EXERCISE BRIEF:
Look through the entries below and report every line that has "DIGITS".

SOURCE DATA:
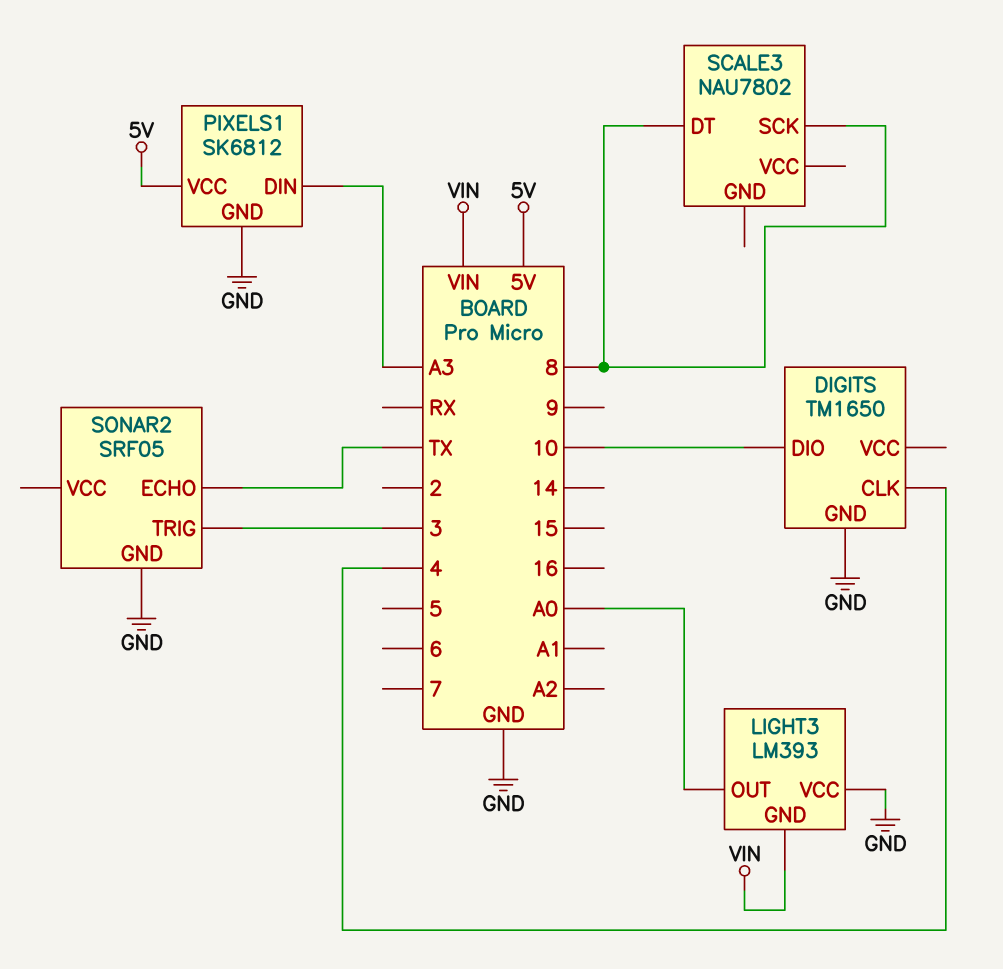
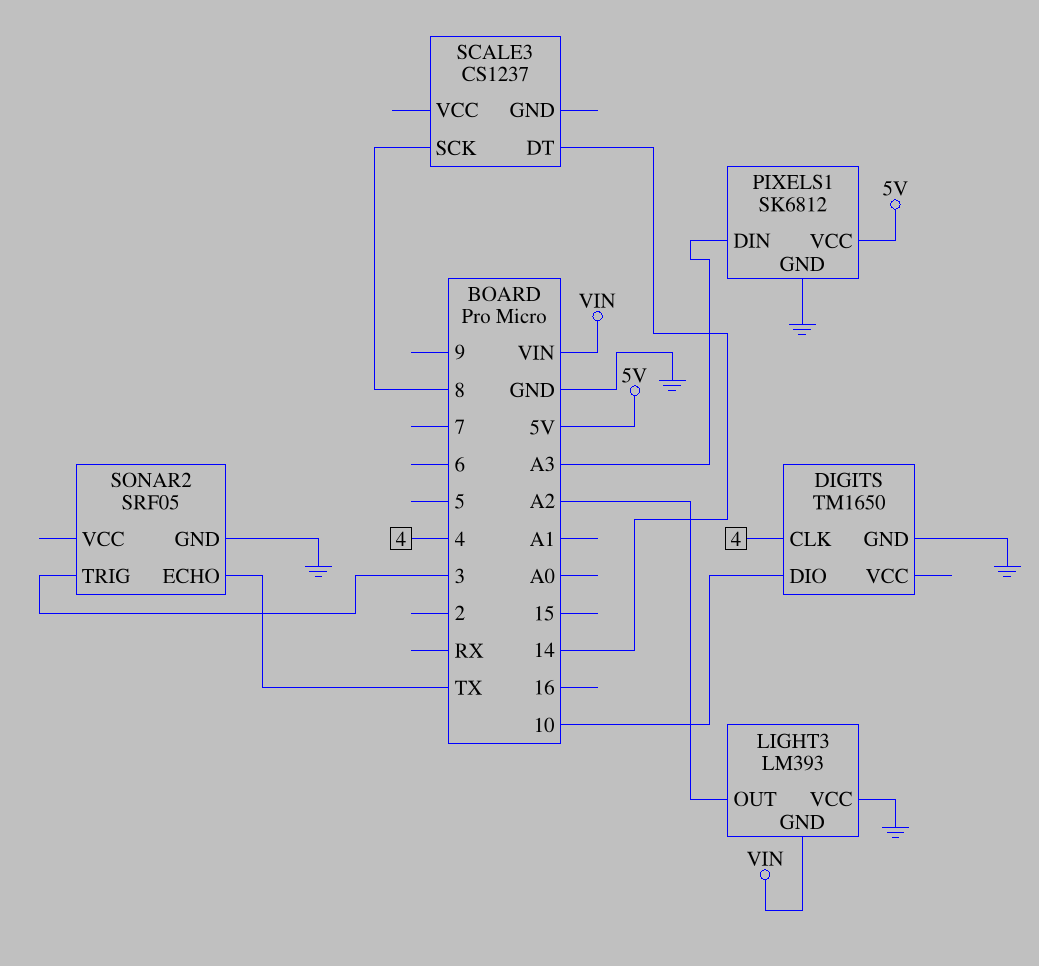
LIGHT3 pin OUT: A0 -> A2
SCALE3: NAU7802 -> CS1237
SCALE3 pin DT: 8 -> 14

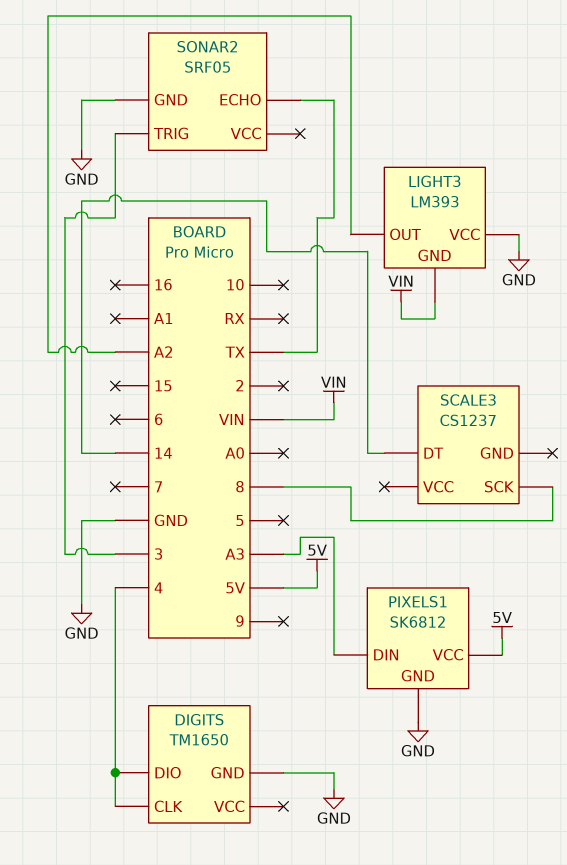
DIGITS pin DIO: 10 -> 4

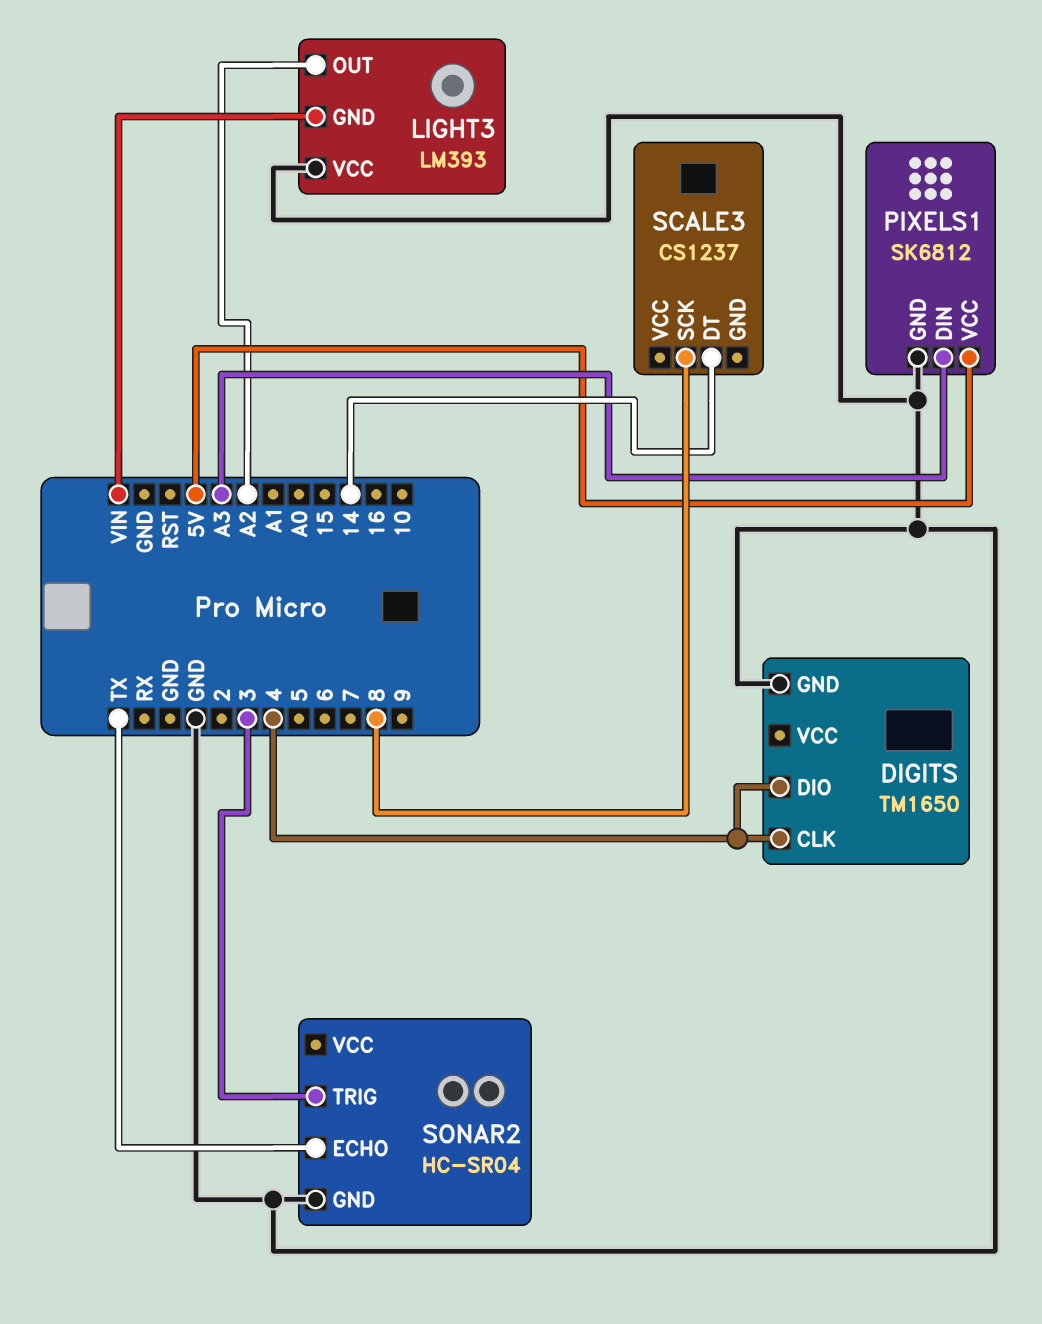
SONAR2: SRF05 -> HC-SR04

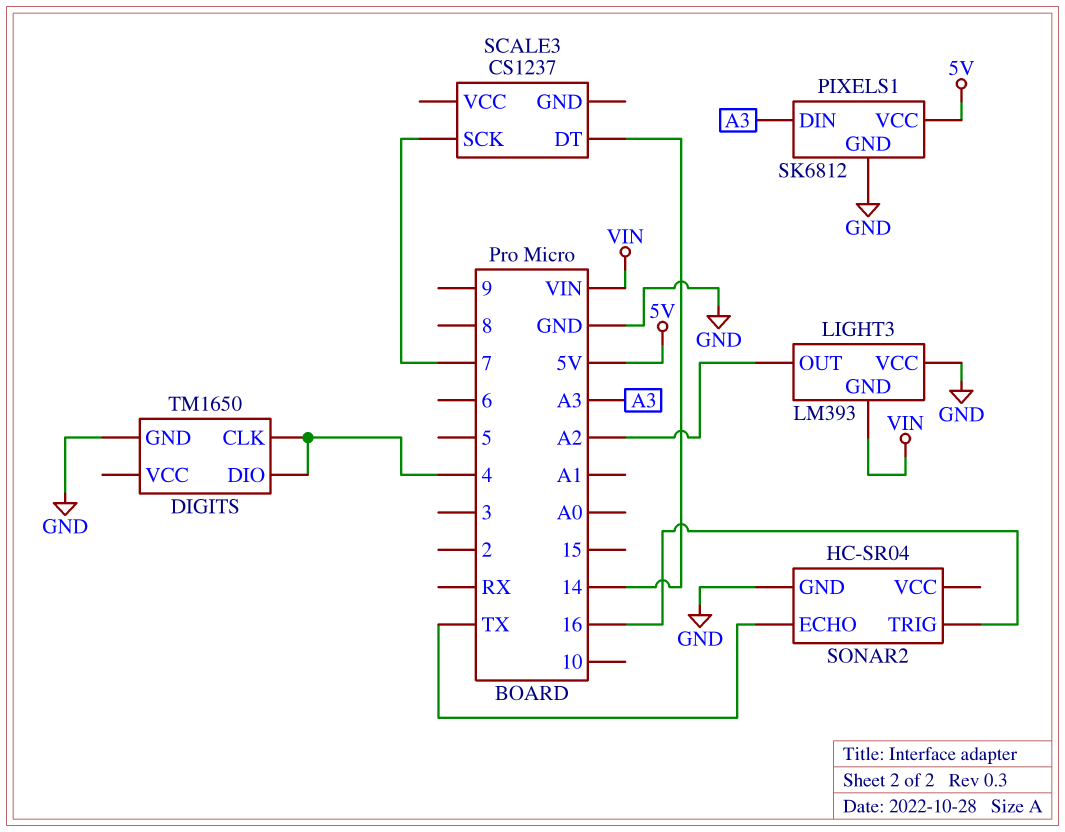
SCALE3 pin SCK: 8 -> 7
SONAR2 pin TRIG: 3 -> 16

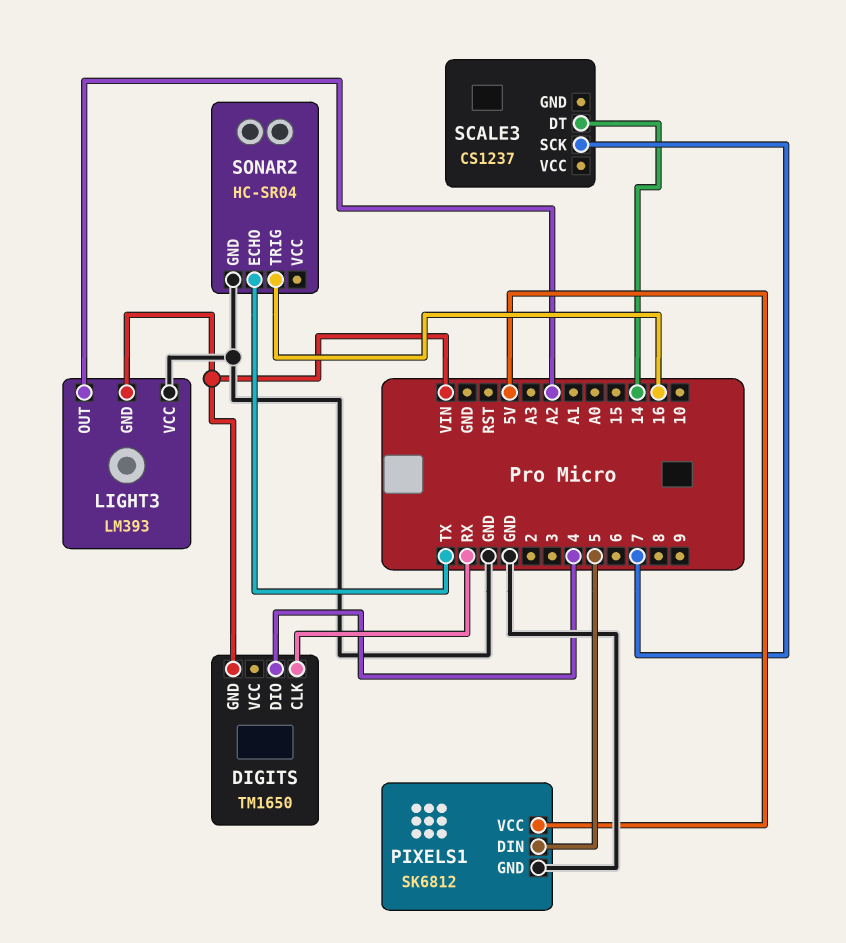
DIGITS pin CLK: 4 -> RX
DIGITS pin GND: GND -> VIN
PIXELS1 pin DIN: A3 -> 5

TASK OUTPUT:
DIGITS pin DIO: 10 -> 4
DIGITS pin CLK: 4 -> RX
DIGITS pin GND: GND -> VIN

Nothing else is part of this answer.